## Provided records:
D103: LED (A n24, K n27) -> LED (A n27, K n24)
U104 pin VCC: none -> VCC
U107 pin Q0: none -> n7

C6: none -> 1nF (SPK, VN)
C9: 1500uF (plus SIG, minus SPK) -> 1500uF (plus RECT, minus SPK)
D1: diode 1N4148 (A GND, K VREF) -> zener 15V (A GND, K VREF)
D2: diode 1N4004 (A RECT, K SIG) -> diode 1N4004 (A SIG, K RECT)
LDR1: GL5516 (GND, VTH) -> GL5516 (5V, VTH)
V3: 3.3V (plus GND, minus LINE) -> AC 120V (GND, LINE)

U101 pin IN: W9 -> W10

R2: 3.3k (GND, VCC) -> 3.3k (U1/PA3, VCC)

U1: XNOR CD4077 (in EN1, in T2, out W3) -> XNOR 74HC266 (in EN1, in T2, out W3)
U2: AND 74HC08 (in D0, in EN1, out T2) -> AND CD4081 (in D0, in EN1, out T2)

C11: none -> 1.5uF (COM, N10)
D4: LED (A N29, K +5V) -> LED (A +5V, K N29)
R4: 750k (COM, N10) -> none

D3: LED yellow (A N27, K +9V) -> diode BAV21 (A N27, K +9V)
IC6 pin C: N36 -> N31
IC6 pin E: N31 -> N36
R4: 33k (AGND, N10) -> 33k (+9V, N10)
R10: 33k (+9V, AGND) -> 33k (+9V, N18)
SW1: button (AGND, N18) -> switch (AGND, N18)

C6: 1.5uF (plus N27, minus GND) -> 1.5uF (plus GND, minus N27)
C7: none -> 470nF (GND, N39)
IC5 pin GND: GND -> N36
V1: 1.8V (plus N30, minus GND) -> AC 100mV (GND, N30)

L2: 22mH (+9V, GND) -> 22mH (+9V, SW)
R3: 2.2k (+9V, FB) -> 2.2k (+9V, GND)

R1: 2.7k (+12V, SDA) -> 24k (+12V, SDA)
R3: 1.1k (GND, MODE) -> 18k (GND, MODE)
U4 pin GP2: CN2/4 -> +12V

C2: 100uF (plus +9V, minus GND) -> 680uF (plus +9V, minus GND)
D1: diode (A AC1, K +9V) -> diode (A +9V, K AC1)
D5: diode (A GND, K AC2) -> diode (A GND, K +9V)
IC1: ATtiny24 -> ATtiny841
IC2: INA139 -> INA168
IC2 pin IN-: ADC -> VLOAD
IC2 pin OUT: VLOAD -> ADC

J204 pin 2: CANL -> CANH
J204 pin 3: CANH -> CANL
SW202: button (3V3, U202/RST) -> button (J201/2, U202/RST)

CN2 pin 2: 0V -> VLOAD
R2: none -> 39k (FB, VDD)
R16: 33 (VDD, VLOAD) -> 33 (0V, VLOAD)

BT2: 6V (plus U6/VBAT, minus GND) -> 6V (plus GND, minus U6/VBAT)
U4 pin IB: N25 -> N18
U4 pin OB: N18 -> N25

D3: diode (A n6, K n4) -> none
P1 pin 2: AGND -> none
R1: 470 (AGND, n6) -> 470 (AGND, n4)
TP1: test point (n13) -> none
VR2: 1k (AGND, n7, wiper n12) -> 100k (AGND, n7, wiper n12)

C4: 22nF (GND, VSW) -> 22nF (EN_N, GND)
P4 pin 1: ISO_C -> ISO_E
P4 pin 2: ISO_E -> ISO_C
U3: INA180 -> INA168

## Work required:
Beginning with the line that contains "IC1: ATtiny24 -> ATtiny841", write out every line through the end of the entries above, exactly.

## The completed task:
IC1: ATtiny24 -> ATtiny841
IC2: INA139 -> INA168
IC2 pin IN-: ADC -> VLOAD
IC2 pin OUT: VLOAD -> ADC

J204 pin 2: CANL -> CANH
J204 pin 3: CANH -> CANL
SW202: button (3V3, U202/RST) -> button (J201/2, U202/RST)

CN2 pin 2: 0V -> VLOAD
R2: none -> 39k (FB, VDD)
R16: 33 (VDD, VLOAD) -> 33 (0V, VLOAD)

BT2: 6V (plus U6/VBAT, minus GND) -> 6V (plus GND, minus U6/VBAT)
U4 pin IB: N25 -> N18
U4 pin OB: N18 -> N25

D3: diode (A n6, K n4) -> none
P1 pin 2: AGND -> none
R1: 470 (AGND, n6) -> 470 (AGND, n4)
TP1: test point (n13) -> none
VR2: 1k (AGND, n7, wiper n12) -> 100k (AGND, n7, wiper n12)

C4: 22nF (GND, VSW) -> 22nF (EN_N, GND)
P4 pin 1: ISO_C -> ISO_E
P4 pin 2: ISO_E -> ISO_C
U3: INA180 -> INA168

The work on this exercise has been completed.